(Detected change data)

.....

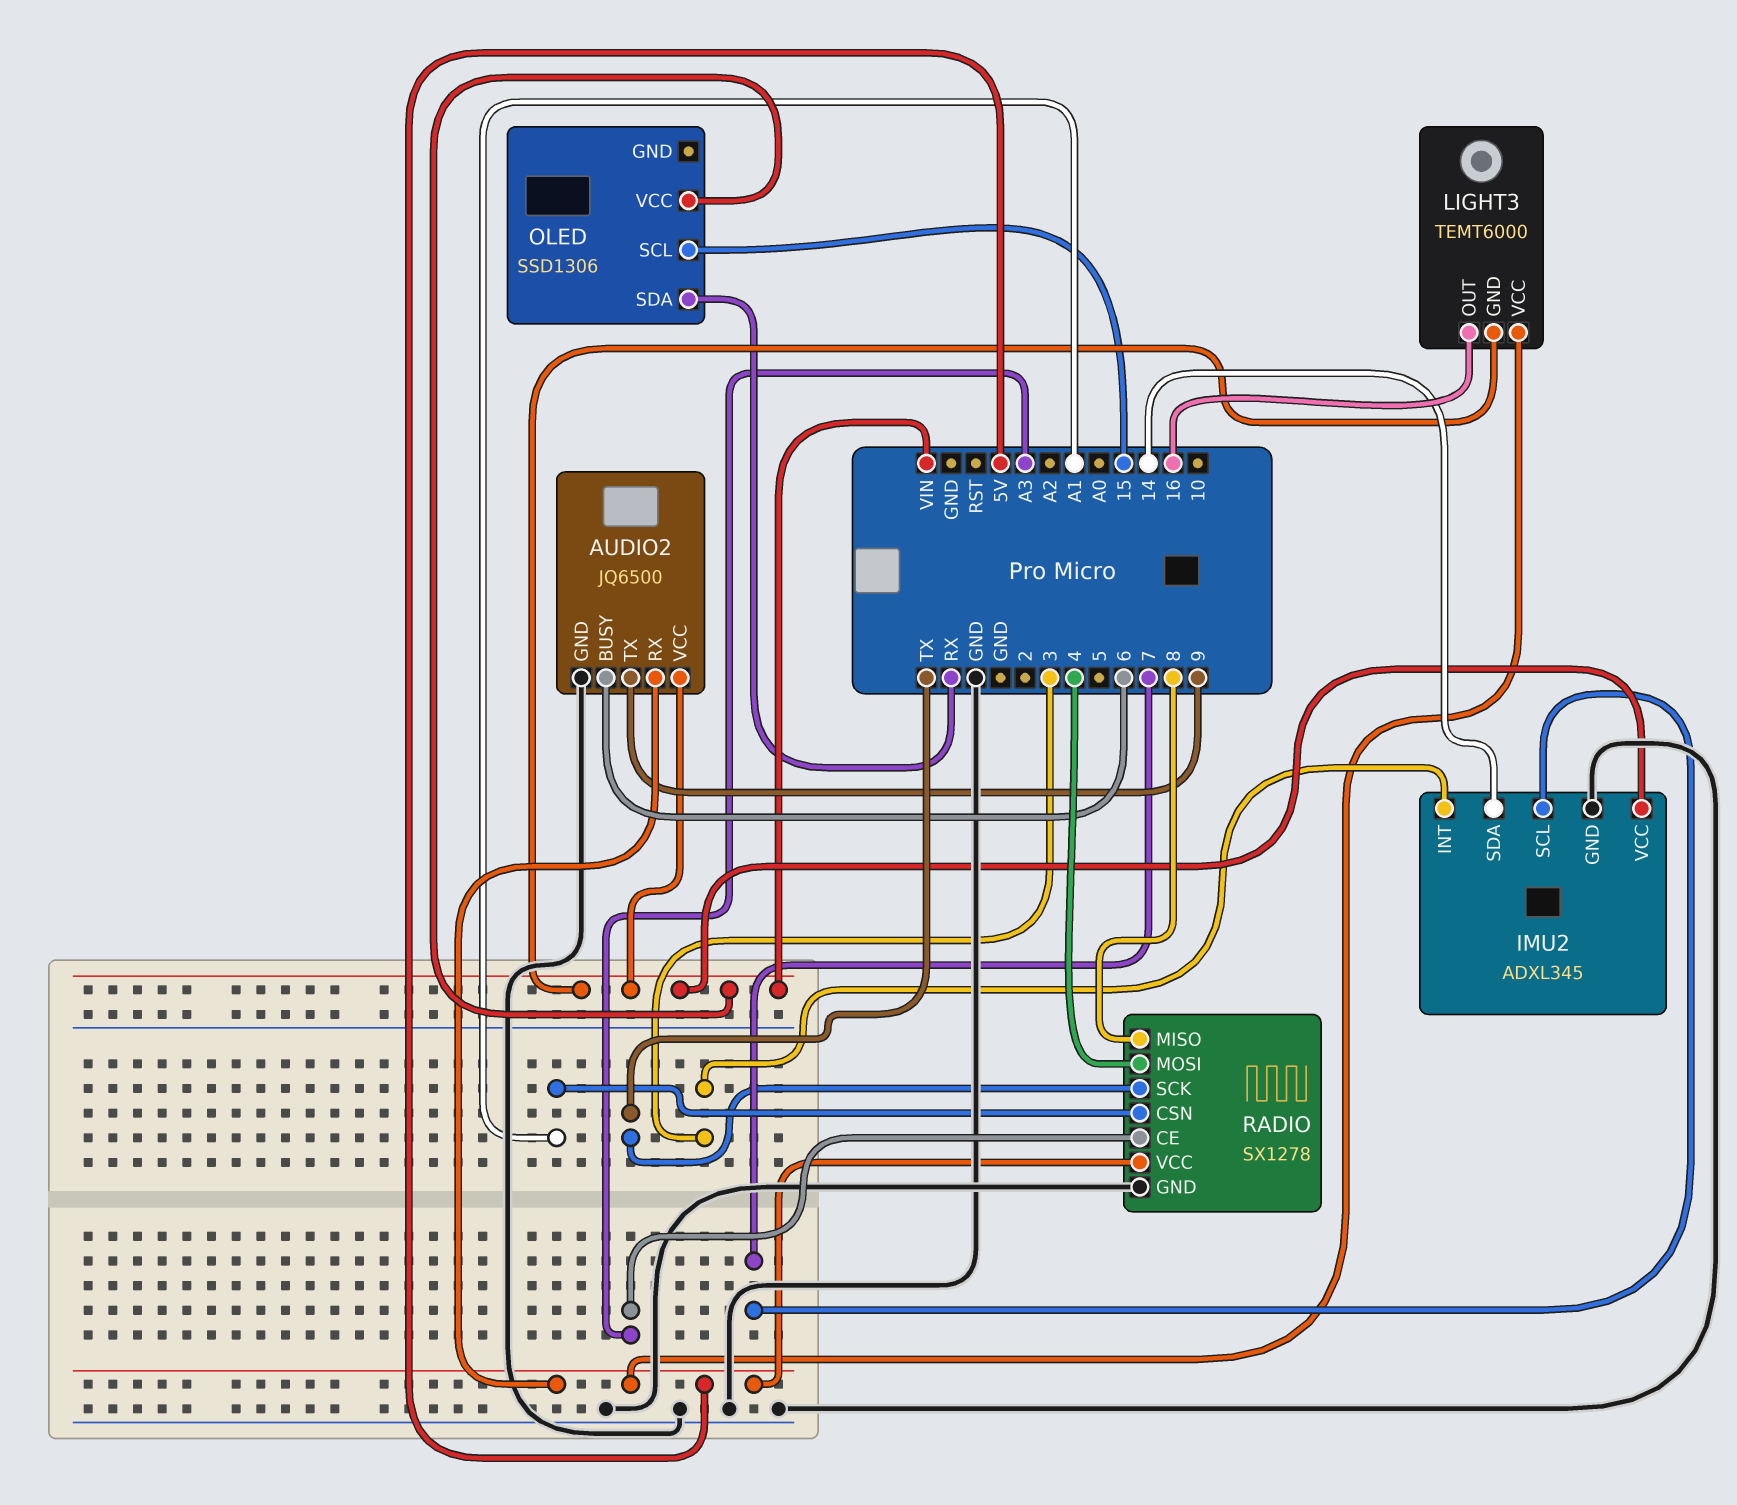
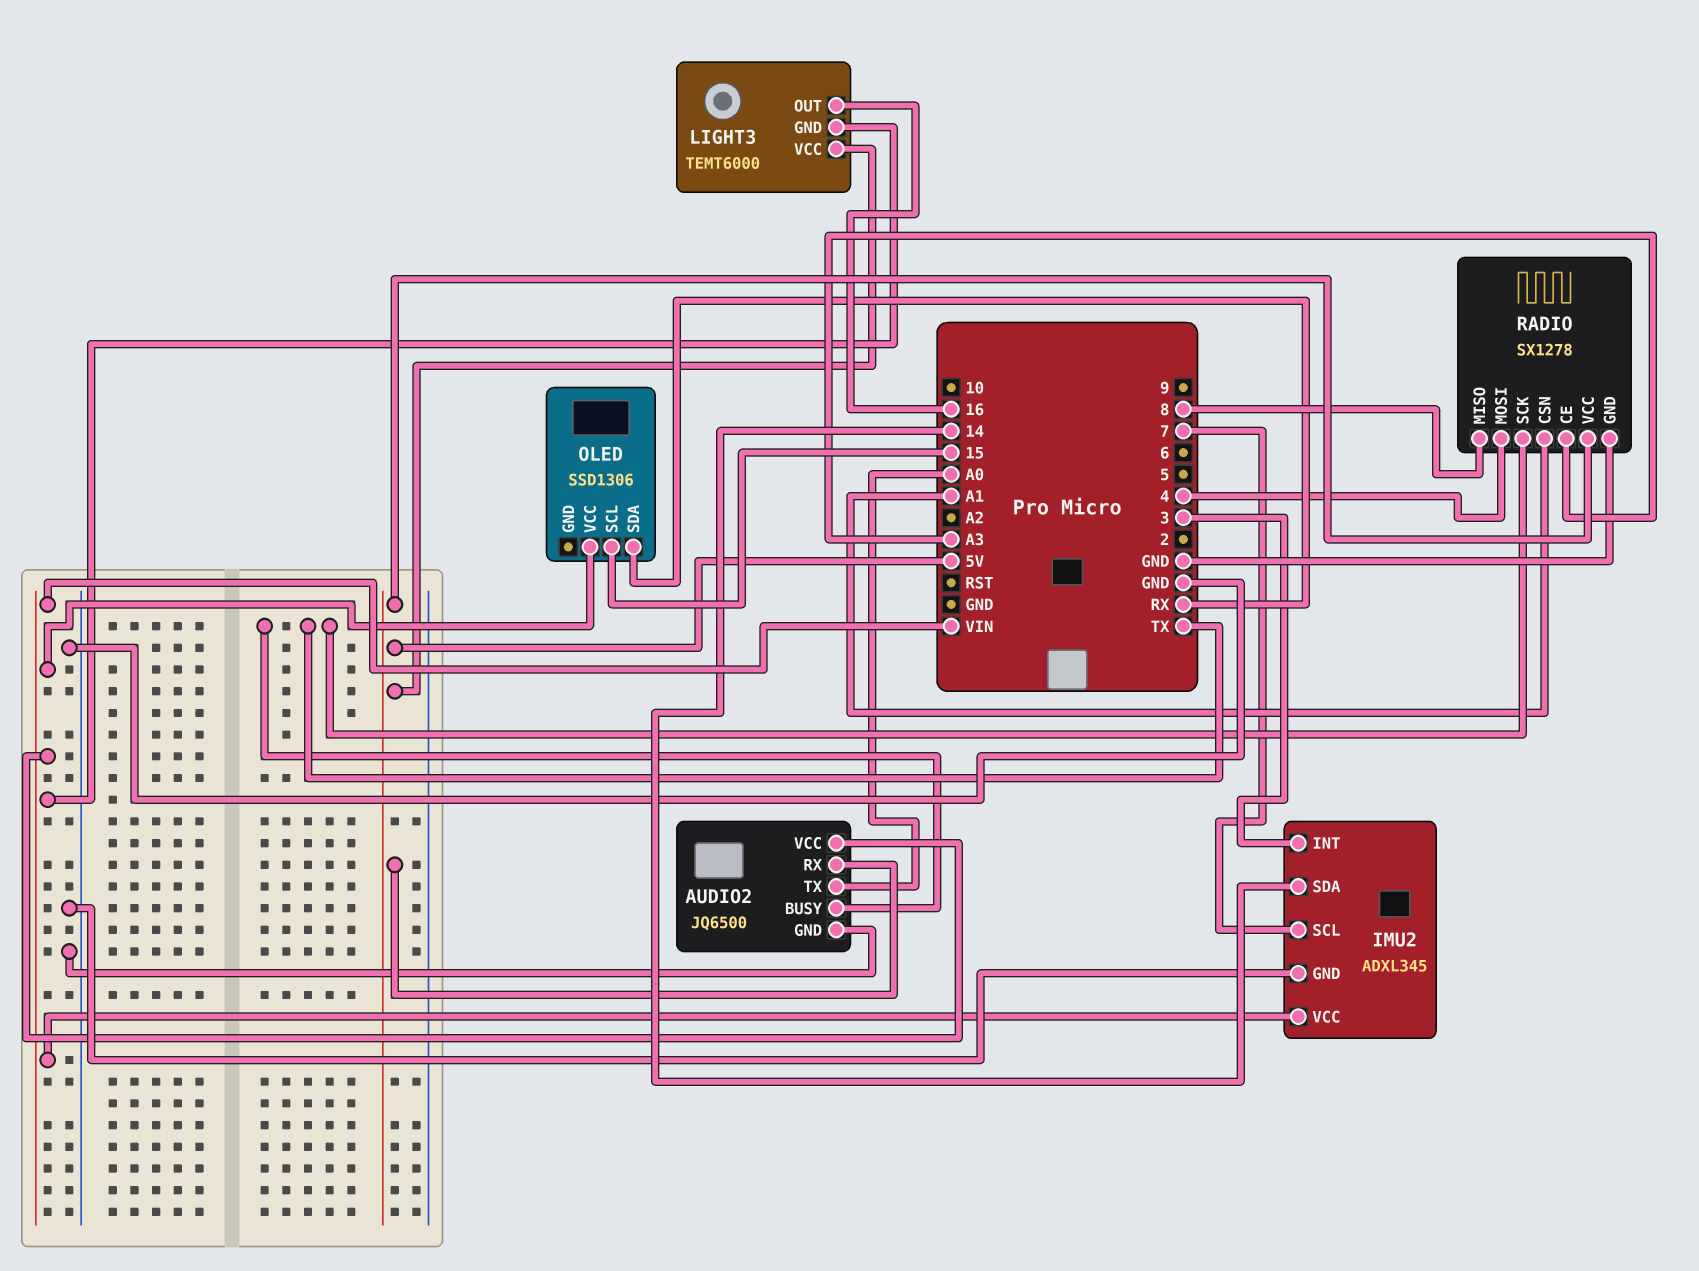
AUDIO2 pin BUSY: 6 -> TX
AUDIO2 pin TX: 9 -> A0

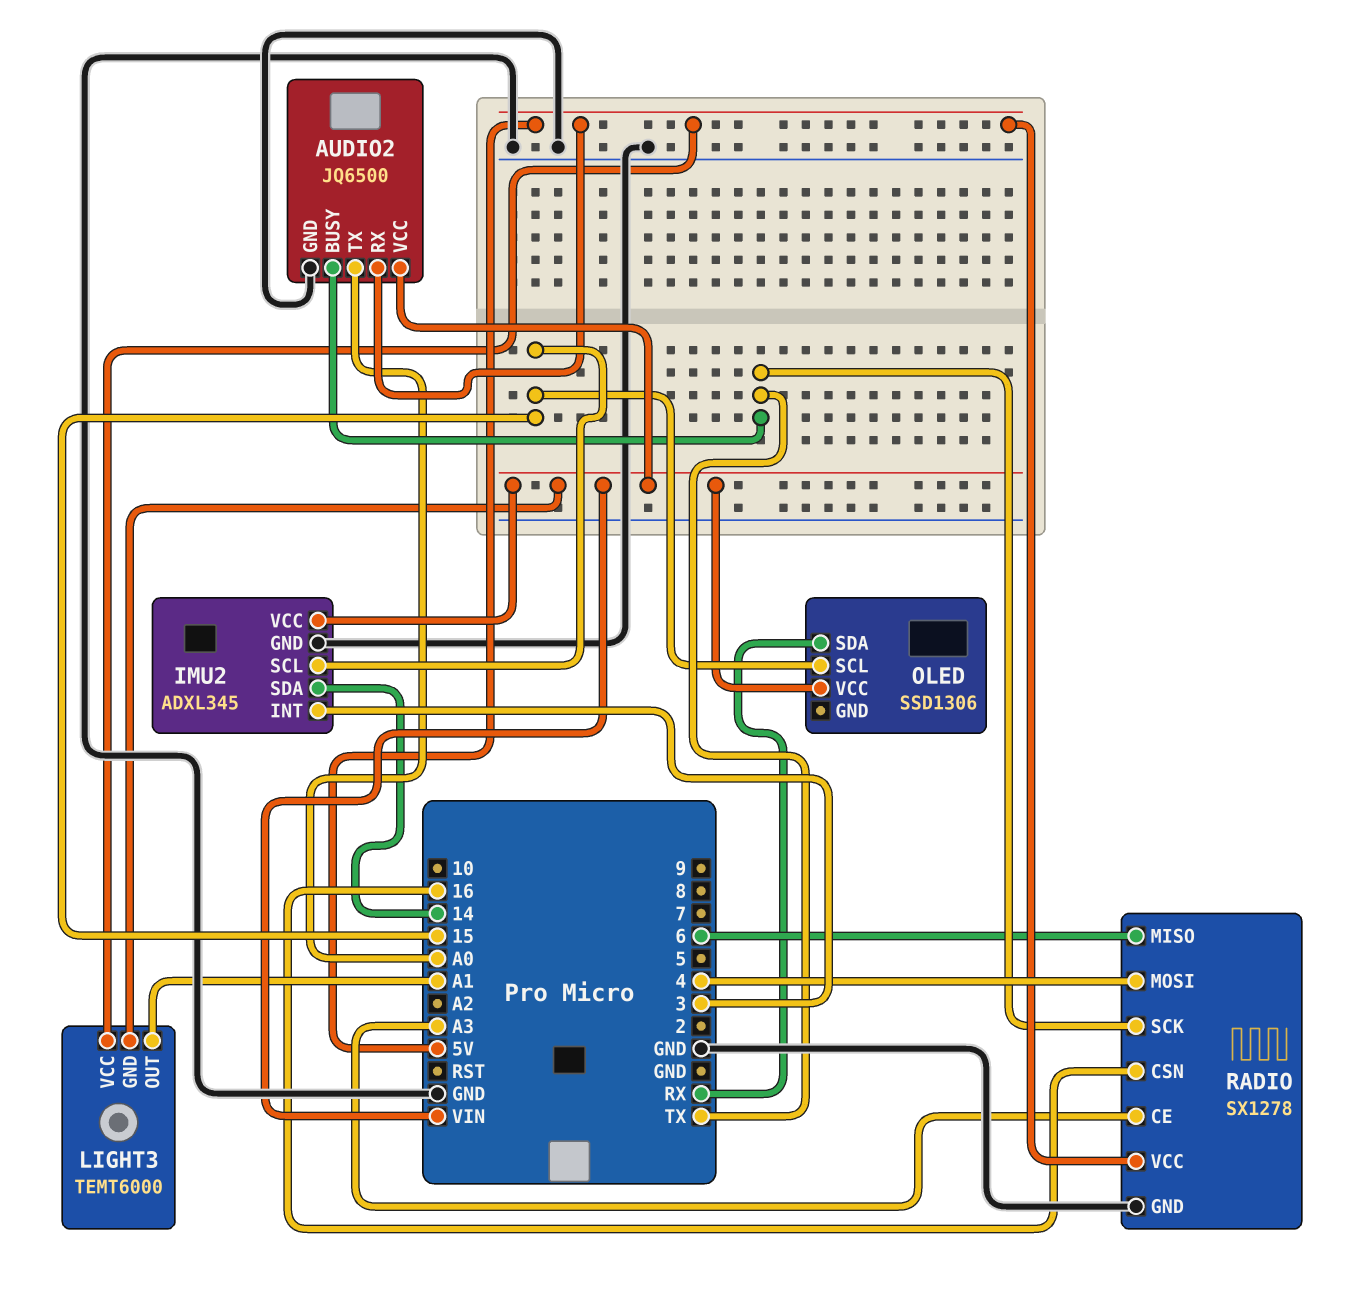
IMU2 pin SCL: 7 -> 15
LIGHT3 pin OUT: 16 -> A1
RADIO pin CSN: A1 -> 16
RADIO pin MISO: 8 -> 6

.....

(Directions)
Return only the line with "AUDIO2 pin TX: 9 -> A0" and the lines after it up to the end of the records, exact and free of pictures.

(Solution to the problem)
AUDIO2 pin TX: 9 -> A0

IMU2 pin SCL: 7 -> 15
LIGHT3 pin OUT: 16 -> A1
RADIO pin CSN: A1 -> 16
RADIO pin MISO: 8 -> 6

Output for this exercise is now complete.